▶ **Problem to solve**
Lines that contain the string "AUDIO" are the ones to list; copy all of them from the records.

*** Extracted material Section Begins ***

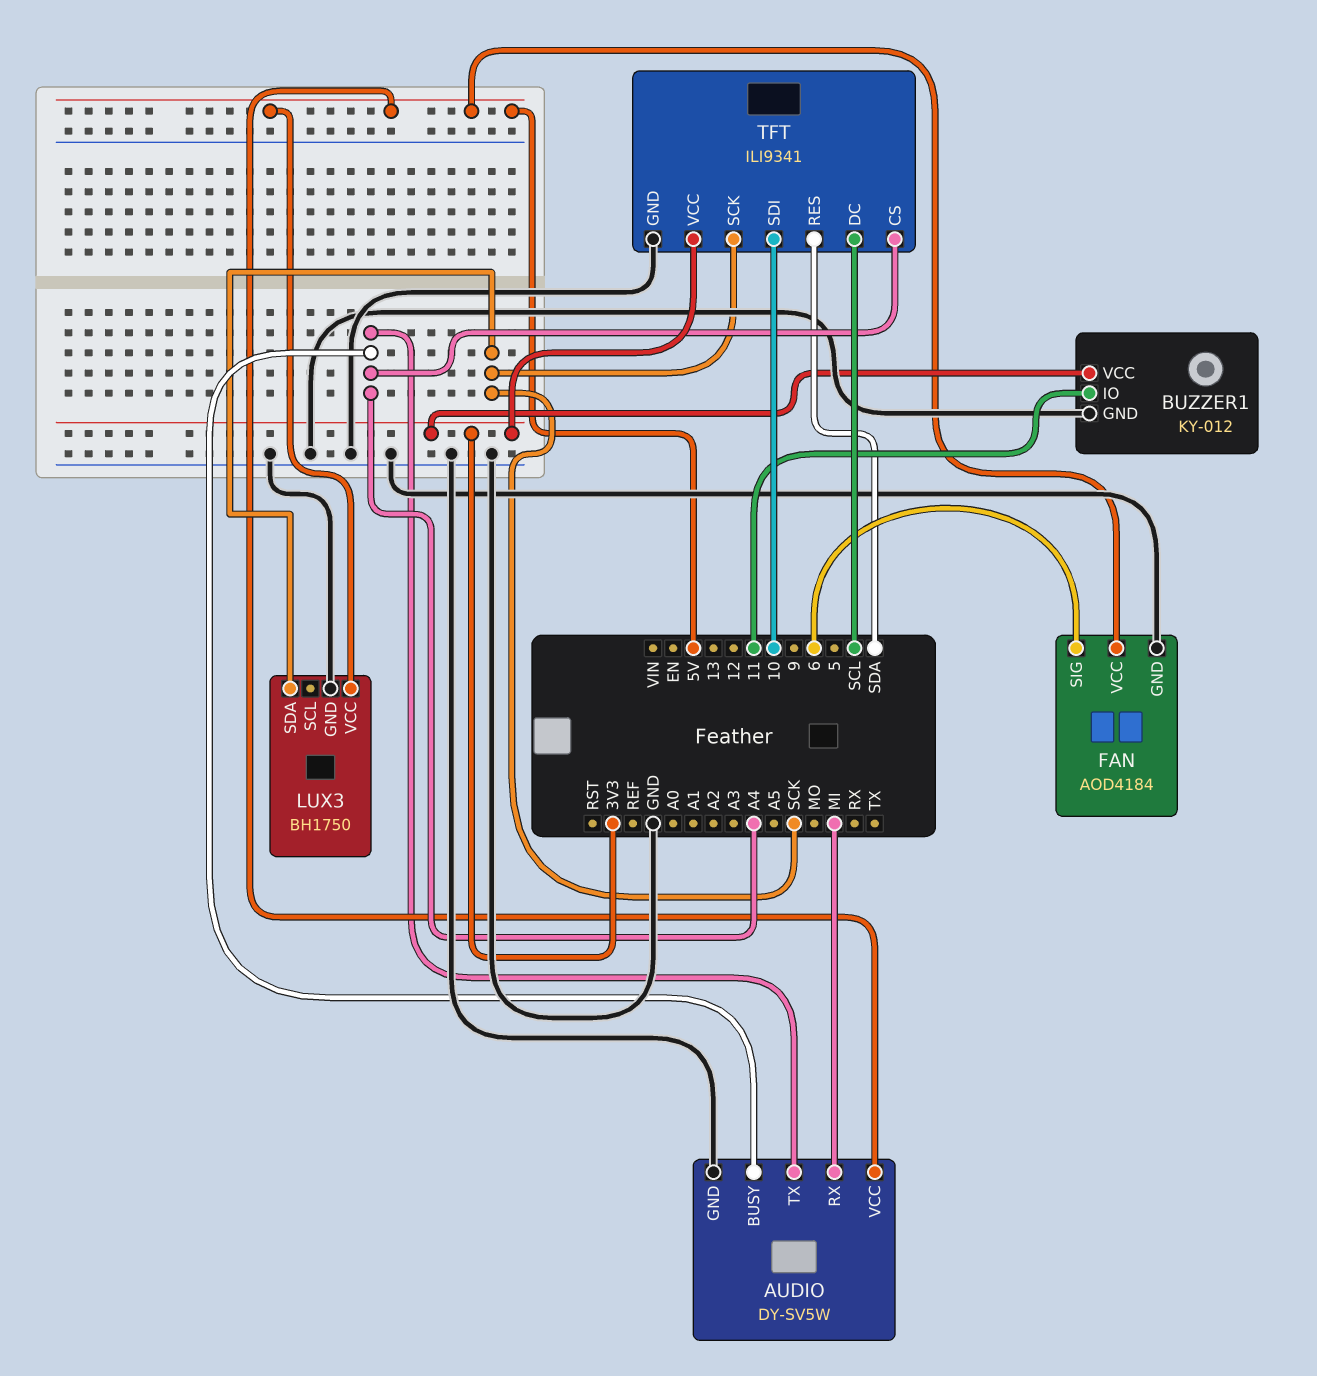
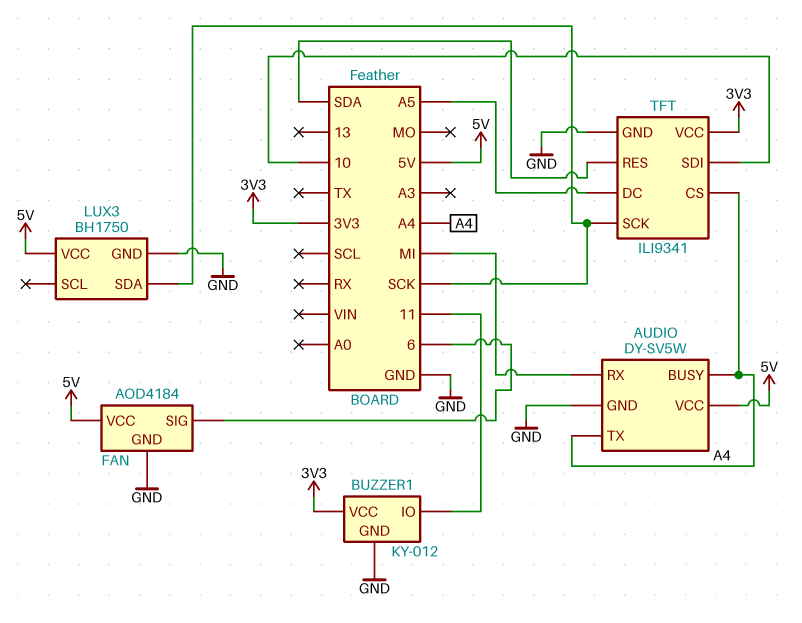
TFT pin DC: SCL -> A5

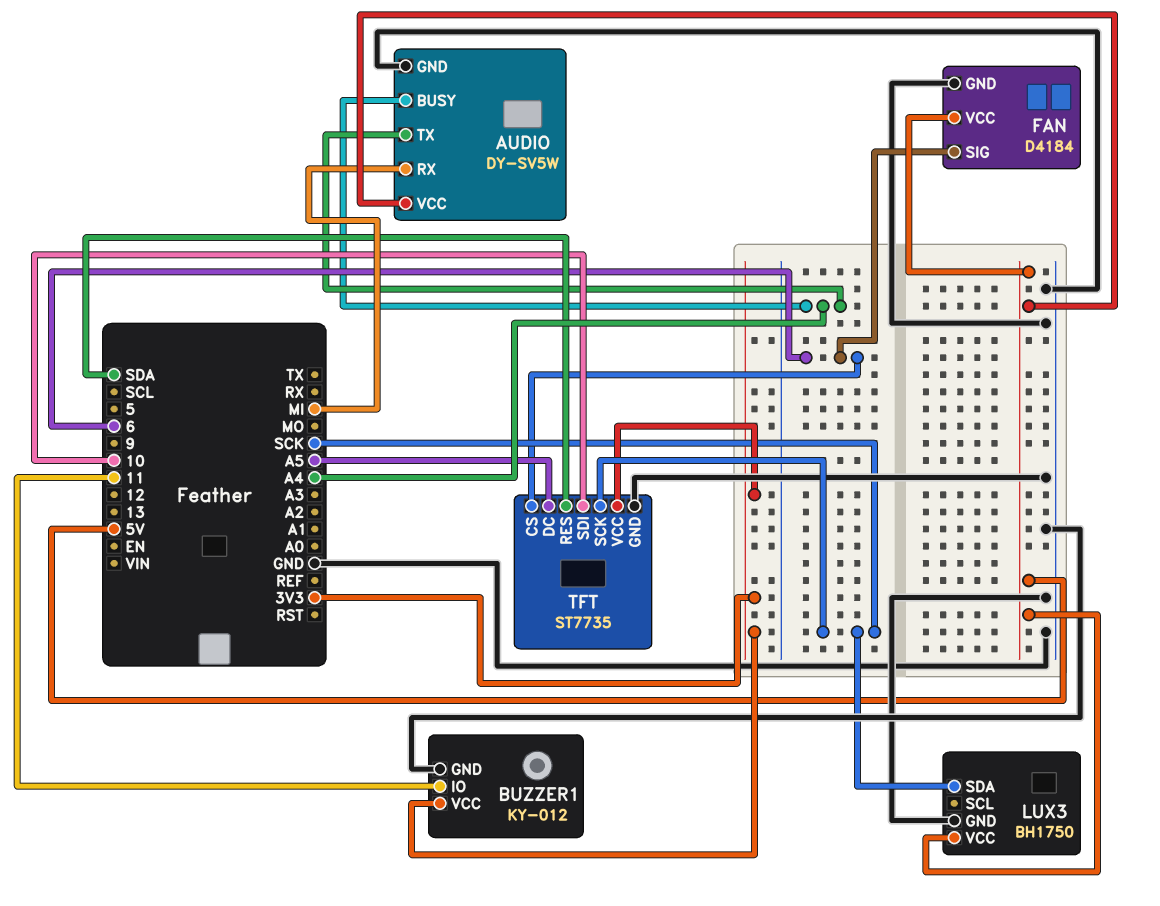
FAN: AOD4184 -> D4184
TFT: ILI9341 -> ST7735
TFT pin CS: A4 -> 6

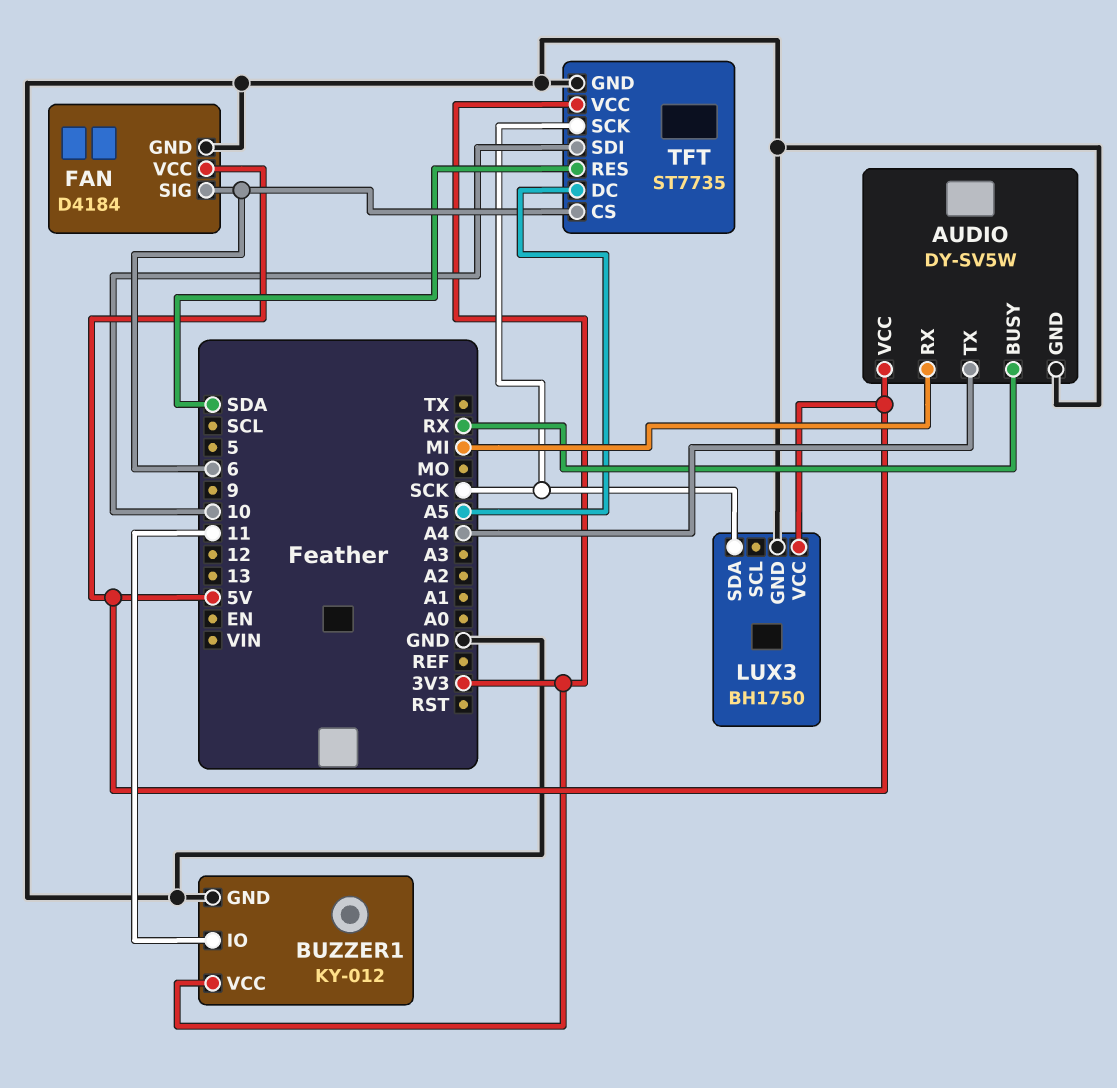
AUDIO pin BUSY: A4 -> RX

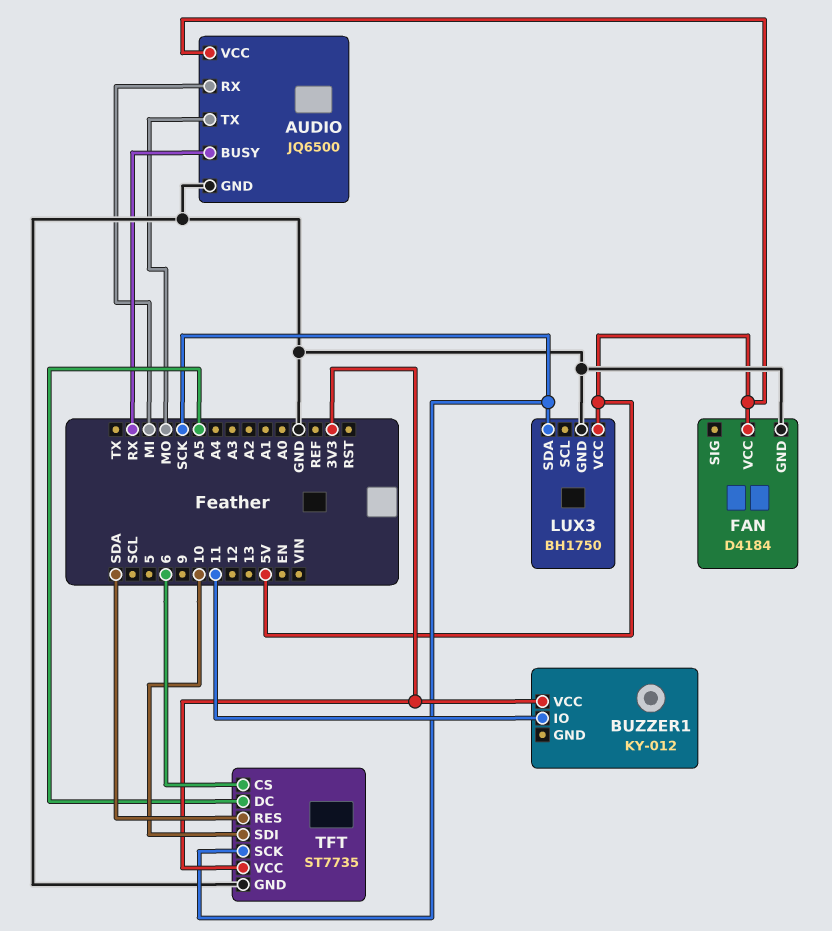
AUDIO: DY-SV5W -> JQ6500
AUDIO pin TX: A4 -> MO
BUZZER1 pin GND: GND -> none
FAN pin SIG: 6 -> none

*** Extracted material Section Ends ***

▶ **Task response**
AUDIO pin BUSY: A4 -> RX
AUDIO: DY-SV5W -> JQ6500
AUDIO pin TX: A4 -> MO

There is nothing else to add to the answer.